Recorded information.
• • • • •
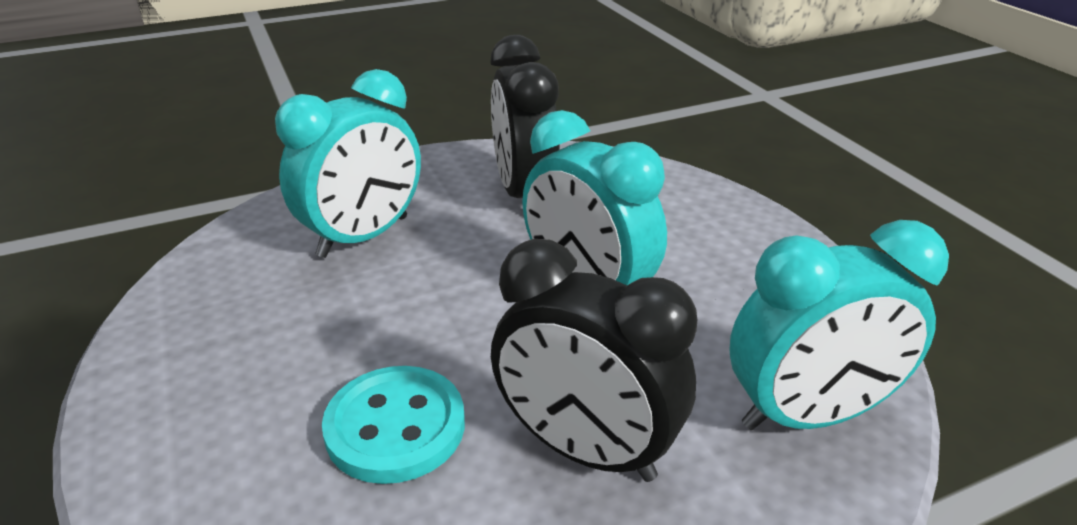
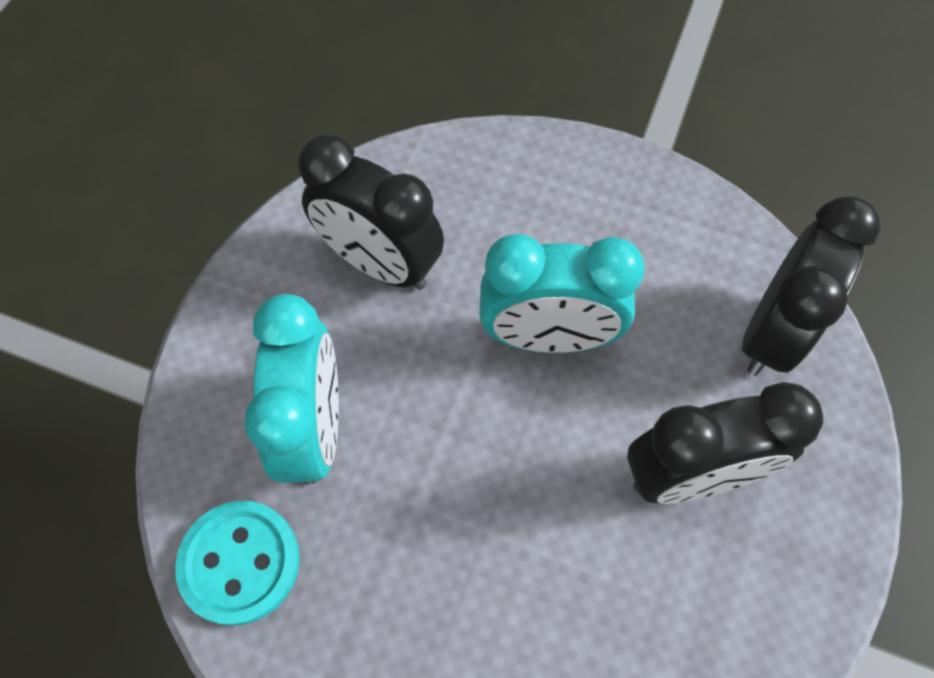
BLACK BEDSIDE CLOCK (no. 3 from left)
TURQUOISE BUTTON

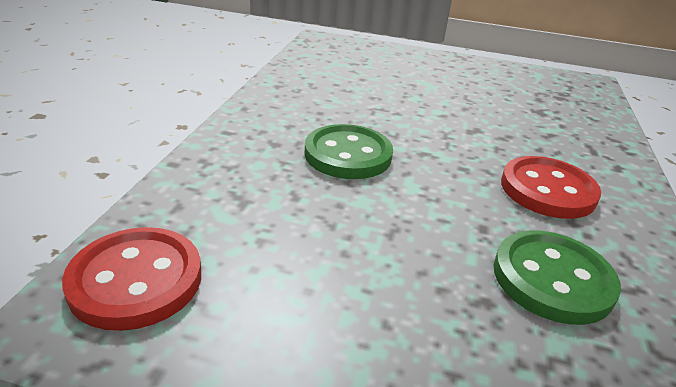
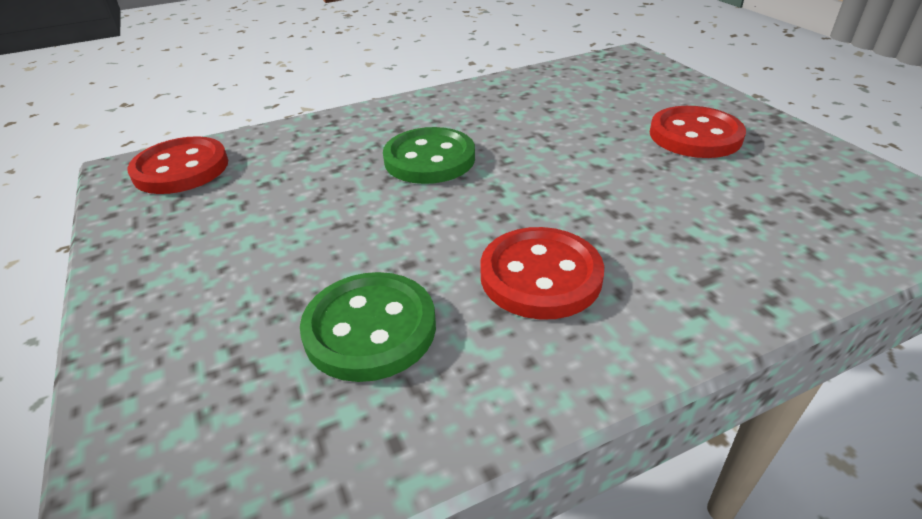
RED BUTTON (no. 3 from left)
• • • • •
The result should be every line of the material that contains the word "BUTTON", so copy those lines.

Result of this task.
TURQUOISE BUTTON
RED BUTTON (no. 3 from left)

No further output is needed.